* _WHAT THIS TASK INVOLVES_: Please transcribe exactly, and only, the lines of the data below between the line holding "blue rocket [245,121,310,228]" and the line holding "none -> blue truck [179,273,247,353]", inclusive.

==========

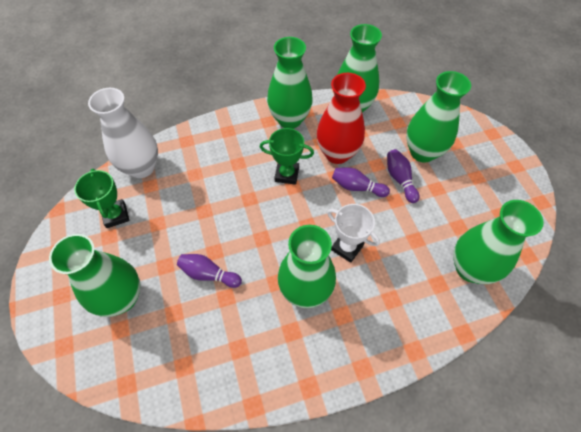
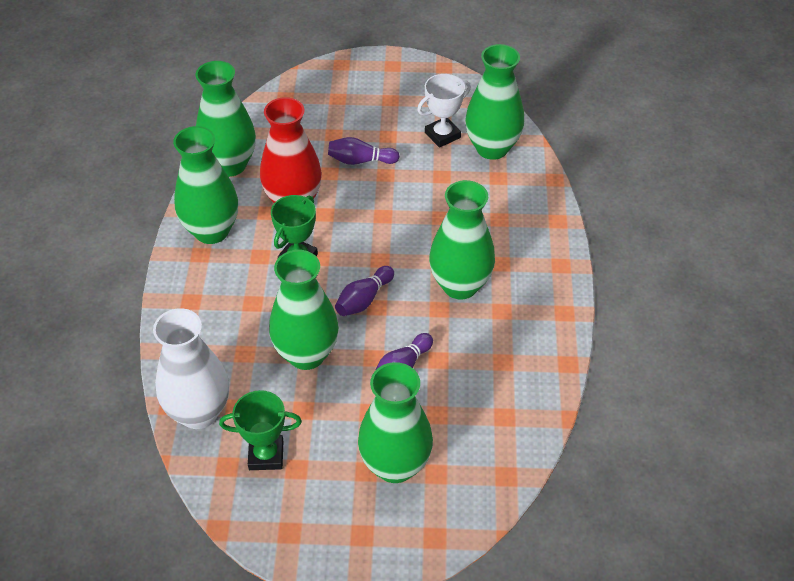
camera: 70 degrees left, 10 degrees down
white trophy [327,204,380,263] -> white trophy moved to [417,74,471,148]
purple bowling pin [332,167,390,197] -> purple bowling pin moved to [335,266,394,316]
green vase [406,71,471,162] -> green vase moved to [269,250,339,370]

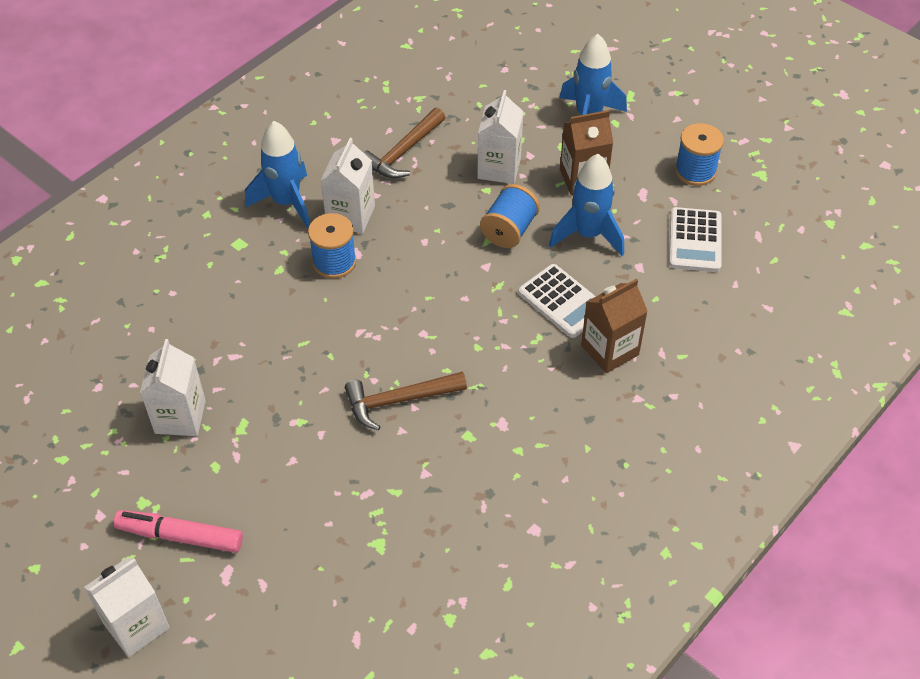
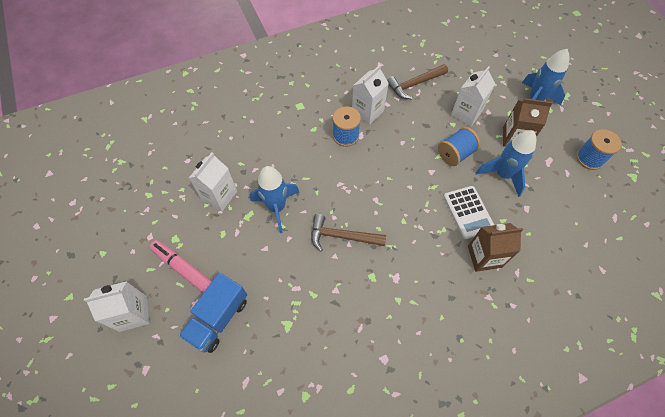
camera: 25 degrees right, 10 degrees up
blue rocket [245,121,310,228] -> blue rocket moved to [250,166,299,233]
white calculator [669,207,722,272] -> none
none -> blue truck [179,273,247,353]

==========

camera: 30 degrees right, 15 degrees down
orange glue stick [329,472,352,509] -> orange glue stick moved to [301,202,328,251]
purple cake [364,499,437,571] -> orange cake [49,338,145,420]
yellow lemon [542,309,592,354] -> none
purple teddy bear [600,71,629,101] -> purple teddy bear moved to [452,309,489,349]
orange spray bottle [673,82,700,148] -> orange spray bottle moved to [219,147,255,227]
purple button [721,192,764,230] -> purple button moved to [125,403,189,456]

==========

* _FINISHED TASK_:
blue rocket [245,121,310,228] -> blue rocket moved to [250,166,299,233]
white calculator [669,207,722,272] -> none
none -> blue truck [179,273,247,353]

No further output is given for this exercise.